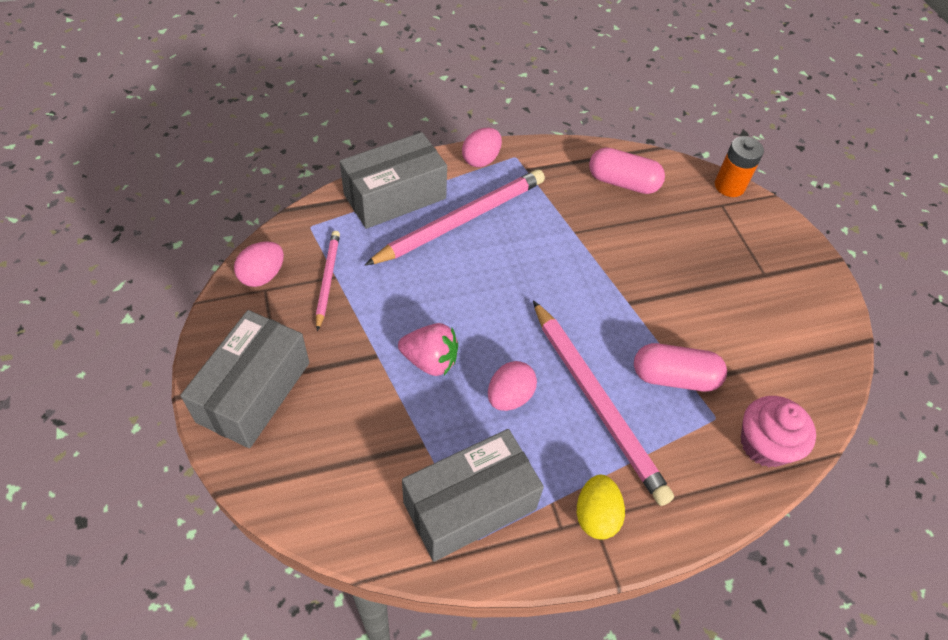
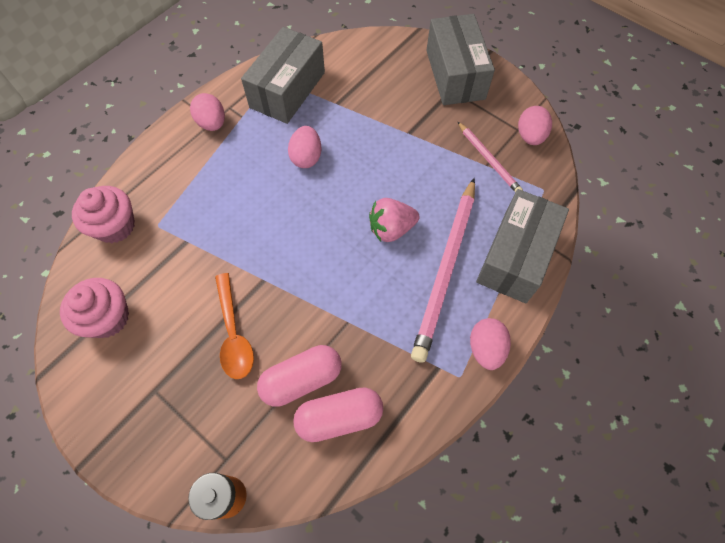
camera: 150 degrees right, 10 degrees up
(430, 361) = (373, 149): pink strawberry -> pink strawberry (391, 229)
(596, 515) = (212, 123): yellow egg -> pink egg
(597, 402) = (247, 187): pink pencil -> none
(674, 377) = (199, 237): pink capsule -> pink capsule (302, 379)
(678, 276) = (234, 333): none -> orange spoon
(794, 353) = (108, 318): none -> pink cupcake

- Instructions to follow -
Type out the entries again without a single change, and leave the pictures out.

- Worked solution -
camera: 150 degrees right, 10 degrees up
(430, 361) = (373, 149): pink strawberry -> pink strawberry (391, 229)
(596, 515) = (212, 123): yellow egg -> pink egg
(597, 402) = (247, 187): pink pencil -> none
(674, 377) = (199, 237): pink capsule -> pink capsule (302, 379)
(678, 276) = (234, 333): none -> orange spoon
(794, 353) = (108, 318): none -> pink cupcake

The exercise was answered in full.